What is needed ▸
Go through the entries below and return every line that contains "RADIO".
Data for analysis section start
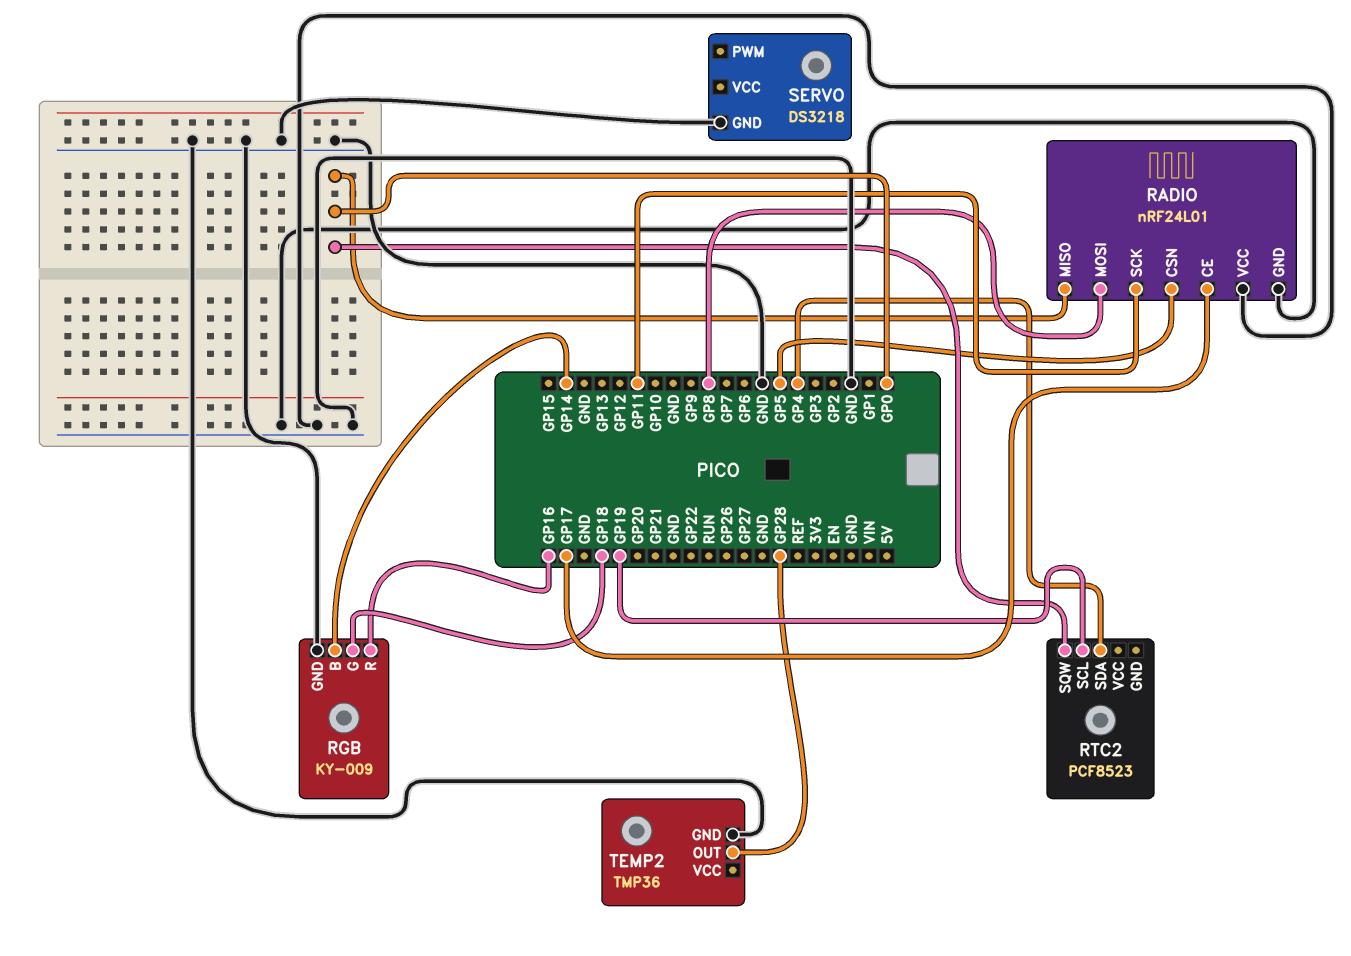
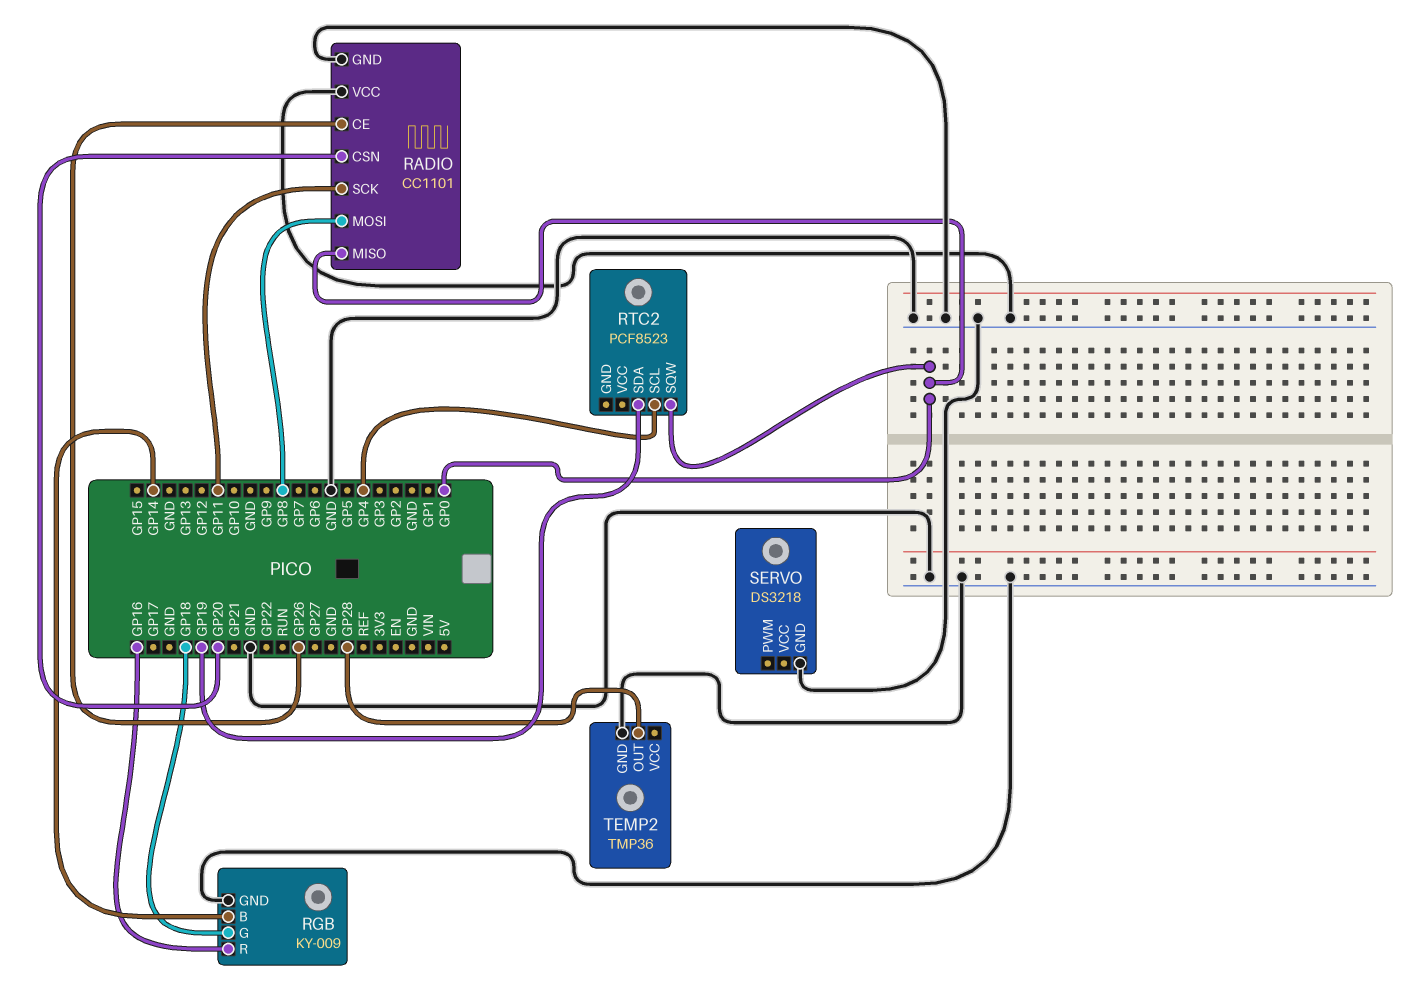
RADIO: nRF24L01 -> CC1101
RADIO pin CE: GP17 -> GP26
RADIO pin CSN: GP5 -> GP20
RTC2 pin SCL: GP19 -> GP4
RTC2 pin SDA: GP4 -> GP19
Data for analysis section end
Finished task ▸
RADIO: nRF24L01 -> CC1101
RADIO pin CE: GP17 -> GP26
RADIO pin CSN: GP5 -> GP20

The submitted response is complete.